- [Object change descriptions]:
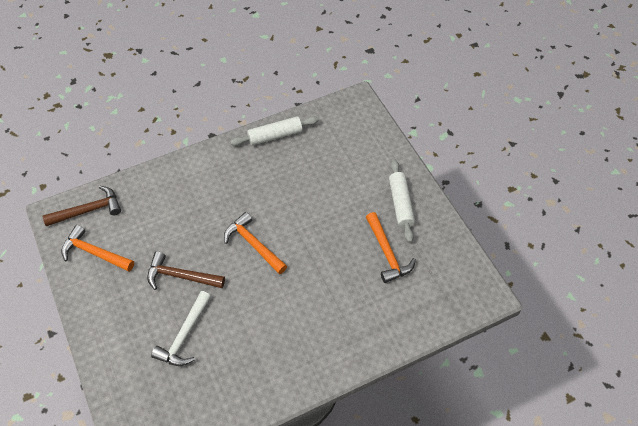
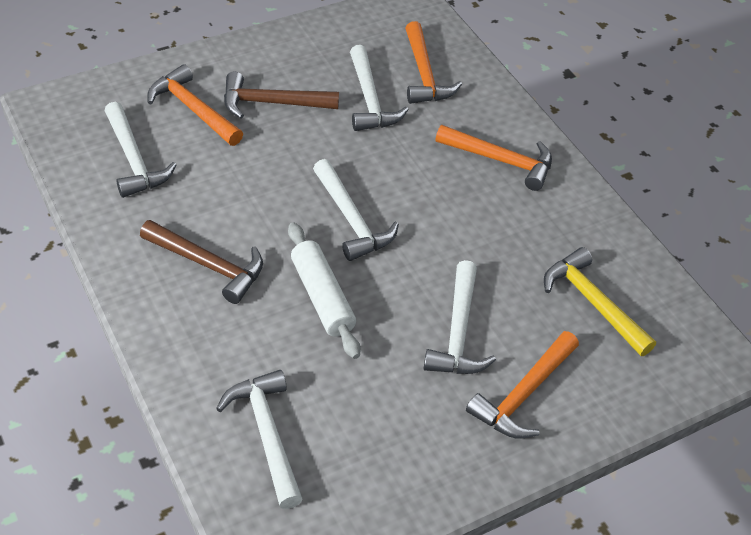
orange hammer: 3 -> 4
white hammer: 1 -> 5
white rolling pin: 2 -> 1
yellow hammer: 0 -> 1

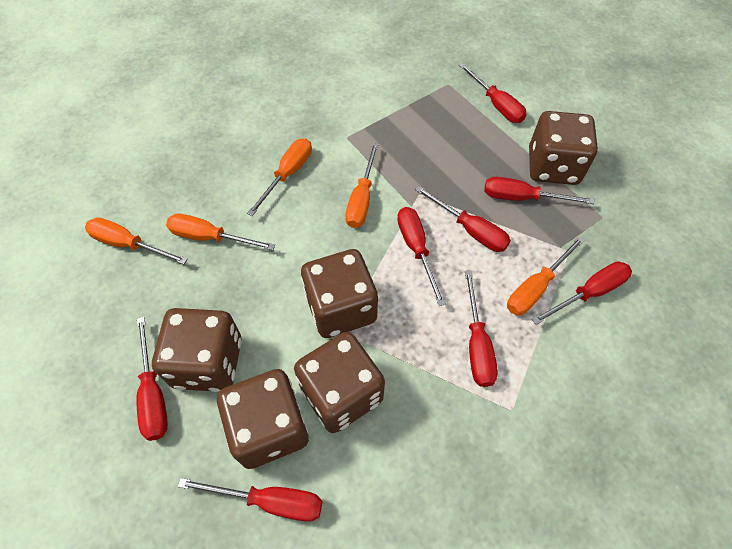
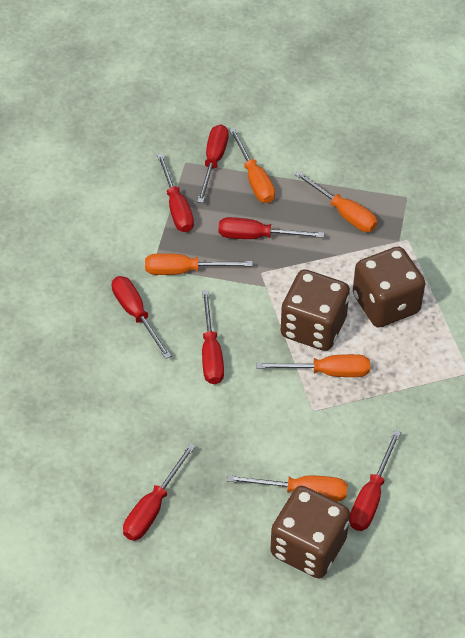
brown dice: 5 -> 3
red screwdriver: 8 -> 7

- [TASK BRIEF]: Print exactly the lines from the one containing "yellow hammer: 0 -> 1" through the last line of the records, both included, and leave out the pictures.

- [RESULT OF THIS TASK]:
yellow hammer: 0 -> 1

brown dice: 5 -> 3
red screwdriver: 8 -> 7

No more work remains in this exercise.